ASSIGNMENT: Please filter the data below down to the lines holding the string "NMOS".

──────────

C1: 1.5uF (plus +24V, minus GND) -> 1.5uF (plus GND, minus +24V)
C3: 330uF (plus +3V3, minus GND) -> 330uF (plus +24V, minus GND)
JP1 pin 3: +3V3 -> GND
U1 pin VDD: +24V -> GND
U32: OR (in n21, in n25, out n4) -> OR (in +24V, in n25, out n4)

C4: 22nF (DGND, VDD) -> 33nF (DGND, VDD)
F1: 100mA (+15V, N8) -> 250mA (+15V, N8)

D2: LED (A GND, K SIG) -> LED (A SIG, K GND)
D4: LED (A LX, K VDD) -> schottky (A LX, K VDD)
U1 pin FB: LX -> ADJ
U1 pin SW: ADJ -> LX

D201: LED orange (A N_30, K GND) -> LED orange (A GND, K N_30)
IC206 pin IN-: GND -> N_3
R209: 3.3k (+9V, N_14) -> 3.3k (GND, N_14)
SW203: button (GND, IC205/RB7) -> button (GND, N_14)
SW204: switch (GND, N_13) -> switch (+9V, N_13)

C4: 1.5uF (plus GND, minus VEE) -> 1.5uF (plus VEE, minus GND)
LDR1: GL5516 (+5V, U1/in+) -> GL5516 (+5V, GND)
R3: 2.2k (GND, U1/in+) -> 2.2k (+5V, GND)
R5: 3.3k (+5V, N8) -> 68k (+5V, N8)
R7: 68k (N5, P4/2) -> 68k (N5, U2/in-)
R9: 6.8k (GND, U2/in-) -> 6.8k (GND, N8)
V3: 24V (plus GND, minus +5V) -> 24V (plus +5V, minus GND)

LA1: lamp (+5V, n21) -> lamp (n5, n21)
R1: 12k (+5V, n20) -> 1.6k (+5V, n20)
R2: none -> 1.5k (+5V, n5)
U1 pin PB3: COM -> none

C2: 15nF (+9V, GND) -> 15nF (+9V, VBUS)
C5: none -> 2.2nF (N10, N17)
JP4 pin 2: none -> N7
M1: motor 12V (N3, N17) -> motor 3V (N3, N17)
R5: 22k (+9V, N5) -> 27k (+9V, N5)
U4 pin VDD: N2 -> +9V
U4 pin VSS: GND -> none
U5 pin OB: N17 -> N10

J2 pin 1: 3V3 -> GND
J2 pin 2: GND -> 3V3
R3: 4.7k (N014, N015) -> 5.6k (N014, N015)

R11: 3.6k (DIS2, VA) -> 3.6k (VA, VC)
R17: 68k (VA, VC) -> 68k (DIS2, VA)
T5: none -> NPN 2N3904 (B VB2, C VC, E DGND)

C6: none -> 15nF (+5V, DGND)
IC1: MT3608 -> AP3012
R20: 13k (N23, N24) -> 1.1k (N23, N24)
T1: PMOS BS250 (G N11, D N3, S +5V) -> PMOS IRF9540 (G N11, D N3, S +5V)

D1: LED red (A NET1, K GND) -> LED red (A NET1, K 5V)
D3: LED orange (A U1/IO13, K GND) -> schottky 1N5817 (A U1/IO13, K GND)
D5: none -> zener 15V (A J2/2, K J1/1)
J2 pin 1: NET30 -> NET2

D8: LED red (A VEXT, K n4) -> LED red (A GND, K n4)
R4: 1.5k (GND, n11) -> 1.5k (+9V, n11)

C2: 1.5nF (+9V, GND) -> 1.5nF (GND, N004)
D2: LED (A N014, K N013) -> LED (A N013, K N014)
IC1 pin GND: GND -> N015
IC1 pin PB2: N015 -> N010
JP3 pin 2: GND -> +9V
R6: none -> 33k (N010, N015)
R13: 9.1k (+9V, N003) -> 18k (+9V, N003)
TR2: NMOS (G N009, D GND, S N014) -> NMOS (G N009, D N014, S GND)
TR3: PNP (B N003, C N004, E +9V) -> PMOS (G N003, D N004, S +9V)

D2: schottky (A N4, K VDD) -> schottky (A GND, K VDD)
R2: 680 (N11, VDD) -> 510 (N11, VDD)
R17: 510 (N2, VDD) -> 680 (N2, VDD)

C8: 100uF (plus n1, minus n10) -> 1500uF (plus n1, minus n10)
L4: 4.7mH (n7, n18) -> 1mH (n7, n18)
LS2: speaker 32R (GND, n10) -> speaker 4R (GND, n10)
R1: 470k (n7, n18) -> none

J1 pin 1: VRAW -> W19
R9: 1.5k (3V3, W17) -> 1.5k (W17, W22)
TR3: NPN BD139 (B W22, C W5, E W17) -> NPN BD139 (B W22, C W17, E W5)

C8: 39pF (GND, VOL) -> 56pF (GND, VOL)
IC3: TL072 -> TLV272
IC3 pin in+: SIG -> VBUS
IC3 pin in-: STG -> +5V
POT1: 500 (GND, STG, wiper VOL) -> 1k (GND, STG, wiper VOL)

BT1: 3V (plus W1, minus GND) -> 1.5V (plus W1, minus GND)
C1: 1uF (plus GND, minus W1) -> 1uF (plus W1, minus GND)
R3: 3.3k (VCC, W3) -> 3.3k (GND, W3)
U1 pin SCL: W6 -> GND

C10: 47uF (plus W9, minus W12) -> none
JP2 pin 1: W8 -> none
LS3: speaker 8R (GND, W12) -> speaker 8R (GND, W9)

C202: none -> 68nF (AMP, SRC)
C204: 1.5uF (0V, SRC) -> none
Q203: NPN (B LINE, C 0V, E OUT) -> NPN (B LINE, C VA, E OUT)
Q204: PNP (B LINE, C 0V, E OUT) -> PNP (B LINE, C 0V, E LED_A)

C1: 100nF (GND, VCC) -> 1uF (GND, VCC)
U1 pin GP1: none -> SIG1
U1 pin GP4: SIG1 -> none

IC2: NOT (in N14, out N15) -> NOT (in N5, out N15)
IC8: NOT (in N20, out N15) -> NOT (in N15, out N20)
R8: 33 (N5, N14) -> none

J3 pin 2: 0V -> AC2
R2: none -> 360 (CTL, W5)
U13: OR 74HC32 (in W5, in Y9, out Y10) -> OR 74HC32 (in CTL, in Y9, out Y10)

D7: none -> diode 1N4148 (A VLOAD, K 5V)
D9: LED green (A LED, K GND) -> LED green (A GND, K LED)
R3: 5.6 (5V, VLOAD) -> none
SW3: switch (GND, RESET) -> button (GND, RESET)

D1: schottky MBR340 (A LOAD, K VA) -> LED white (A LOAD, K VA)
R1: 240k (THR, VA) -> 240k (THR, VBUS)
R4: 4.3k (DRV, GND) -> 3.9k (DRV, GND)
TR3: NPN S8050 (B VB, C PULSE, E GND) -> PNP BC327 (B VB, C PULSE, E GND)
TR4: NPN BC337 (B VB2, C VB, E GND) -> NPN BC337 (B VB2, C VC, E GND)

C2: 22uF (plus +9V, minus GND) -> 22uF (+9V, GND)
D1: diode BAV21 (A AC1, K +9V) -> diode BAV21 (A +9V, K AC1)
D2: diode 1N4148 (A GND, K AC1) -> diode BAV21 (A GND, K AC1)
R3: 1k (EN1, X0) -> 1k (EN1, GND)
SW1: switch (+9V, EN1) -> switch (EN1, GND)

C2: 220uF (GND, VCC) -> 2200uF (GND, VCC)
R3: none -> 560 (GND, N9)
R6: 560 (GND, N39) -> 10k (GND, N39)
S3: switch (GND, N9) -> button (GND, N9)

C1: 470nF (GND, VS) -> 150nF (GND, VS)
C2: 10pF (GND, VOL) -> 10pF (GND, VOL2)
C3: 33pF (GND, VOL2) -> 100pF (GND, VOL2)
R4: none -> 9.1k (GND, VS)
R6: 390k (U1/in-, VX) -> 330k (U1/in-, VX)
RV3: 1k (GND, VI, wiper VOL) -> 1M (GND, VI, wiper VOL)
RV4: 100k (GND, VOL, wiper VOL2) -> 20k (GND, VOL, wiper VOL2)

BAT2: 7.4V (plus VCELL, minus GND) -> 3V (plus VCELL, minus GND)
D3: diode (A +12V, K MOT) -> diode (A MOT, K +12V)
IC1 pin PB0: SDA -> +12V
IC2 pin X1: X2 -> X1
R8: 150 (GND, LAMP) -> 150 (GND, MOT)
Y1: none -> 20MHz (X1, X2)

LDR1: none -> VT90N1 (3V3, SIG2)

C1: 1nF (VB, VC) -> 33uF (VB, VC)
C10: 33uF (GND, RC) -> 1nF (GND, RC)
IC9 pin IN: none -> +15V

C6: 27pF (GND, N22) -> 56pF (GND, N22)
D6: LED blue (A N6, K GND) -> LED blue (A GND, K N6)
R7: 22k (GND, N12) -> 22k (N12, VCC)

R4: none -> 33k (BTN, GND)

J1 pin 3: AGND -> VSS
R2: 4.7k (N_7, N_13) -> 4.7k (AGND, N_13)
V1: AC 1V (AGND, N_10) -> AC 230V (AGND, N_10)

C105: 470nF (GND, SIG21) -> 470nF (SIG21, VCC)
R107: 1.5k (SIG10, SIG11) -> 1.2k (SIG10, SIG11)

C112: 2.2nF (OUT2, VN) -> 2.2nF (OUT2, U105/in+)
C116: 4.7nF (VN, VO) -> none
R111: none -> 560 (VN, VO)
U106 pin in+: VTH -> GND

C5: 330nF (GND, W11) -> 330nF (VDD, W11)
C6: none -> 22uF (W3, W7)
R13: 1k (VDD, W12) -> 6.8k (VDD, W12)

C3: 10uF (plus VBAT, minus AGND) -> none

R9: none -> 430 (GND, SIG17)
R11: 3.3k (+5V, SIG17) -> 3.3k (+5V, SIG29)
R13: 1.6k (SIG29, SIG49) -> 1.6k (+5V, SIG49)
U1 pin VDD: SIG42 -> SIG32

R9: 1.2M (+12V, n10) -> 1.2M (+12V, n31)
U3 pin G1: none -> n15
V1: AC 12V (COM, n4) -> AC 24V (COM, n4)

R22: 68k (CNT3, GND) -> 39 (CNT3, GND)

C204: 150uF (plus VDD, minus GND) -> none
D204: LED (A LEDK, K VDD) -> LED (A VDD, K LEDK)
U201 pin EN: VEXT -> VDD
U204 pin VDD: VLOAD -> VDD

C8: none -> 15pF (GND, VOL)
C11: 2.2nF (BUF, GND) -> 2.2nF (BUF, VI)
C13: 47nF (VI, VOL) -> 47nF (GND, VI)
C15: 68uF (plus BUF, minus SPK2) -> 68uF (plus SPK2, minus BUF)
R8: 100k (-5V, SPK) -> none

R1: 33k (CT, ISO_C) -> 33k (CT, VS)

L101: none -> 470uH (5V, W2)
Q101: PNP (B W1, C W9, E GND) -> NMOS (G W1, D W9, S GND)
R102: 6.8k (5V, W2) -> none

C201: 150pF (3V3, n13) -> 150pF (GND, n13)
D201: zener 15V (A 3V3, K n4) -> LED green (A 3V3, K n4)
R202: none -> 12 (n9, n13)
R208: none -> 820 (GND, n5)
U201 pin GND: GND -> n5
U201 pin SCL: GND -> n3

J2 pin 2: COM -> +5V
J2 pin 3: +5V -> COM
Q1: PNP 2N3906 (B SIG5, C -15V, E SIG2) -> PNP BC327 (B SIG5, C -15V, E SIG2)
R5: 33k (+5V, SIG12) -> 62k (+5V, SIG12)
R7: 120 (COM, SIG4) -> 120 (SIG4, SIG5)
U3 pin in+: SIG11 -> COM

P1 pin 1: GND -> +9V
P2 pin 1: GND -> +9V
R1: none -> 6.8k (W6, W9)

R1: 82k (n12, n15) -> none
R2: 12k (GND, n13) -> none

──────────

OUTPUT OF THE TASK:
TR2: NMOS (G N009, D GND, S N014) -> NMOS (G N009, D N014, S GND)
Q101: PNP (B W1, C W9, E GND) -> NMOS (G W1, D W9, S GND)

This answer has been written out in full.